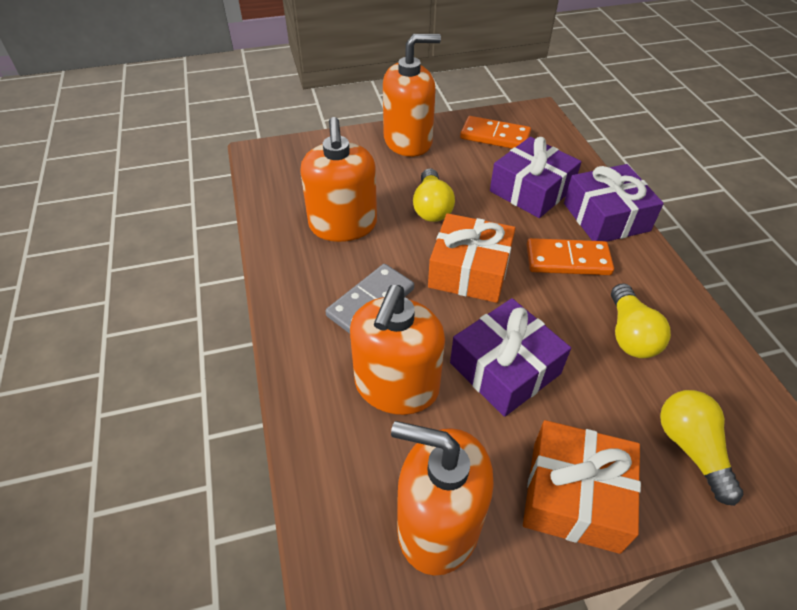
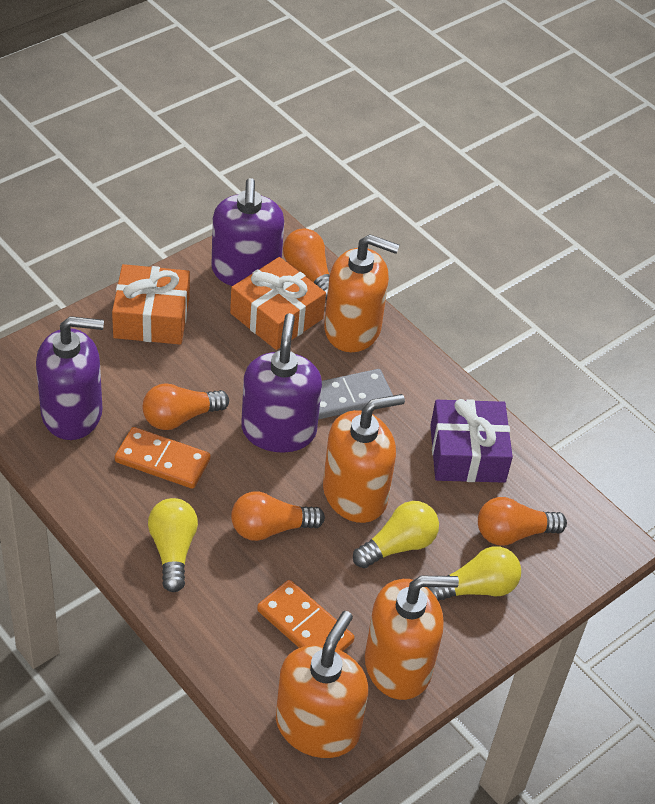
orange light bulb: 0 -> 4
purple gift: 3 -> 1
purple soap dispenser: 0 -> 3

....

#### [Exercise requirements]
Only the pictures in the listing above get left out; print everything else exactly.

#### [Task result]
orange light bulb: 0 -> 4
purple gift: 3 -> 1
purple soap dispenser: 0 -> 3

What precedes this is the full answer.